• About this exercise: Copy the data below exactly, omitting any picture it contains.

• Data block:
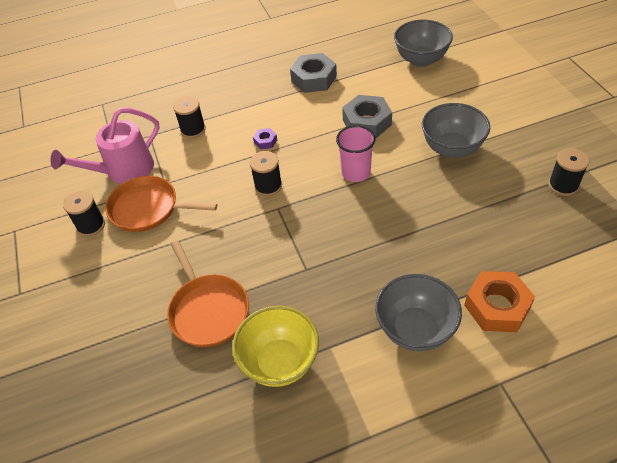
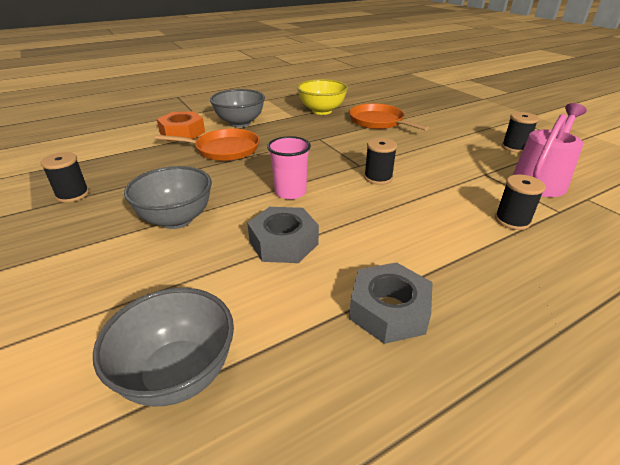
camera: 165 degrees right, 15 degrees down
orange pan [105,176,217,232] -> orange pan moved to [155,128,259,161]
purple nut [253,128,277,149] -> none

• Written answer:
camera: 165 degrees right, 15 degrees down
orange pan [105,176,217,232] -> orange pan moved to [155,128,259,161]
purple nut [253,128,277,149] -> none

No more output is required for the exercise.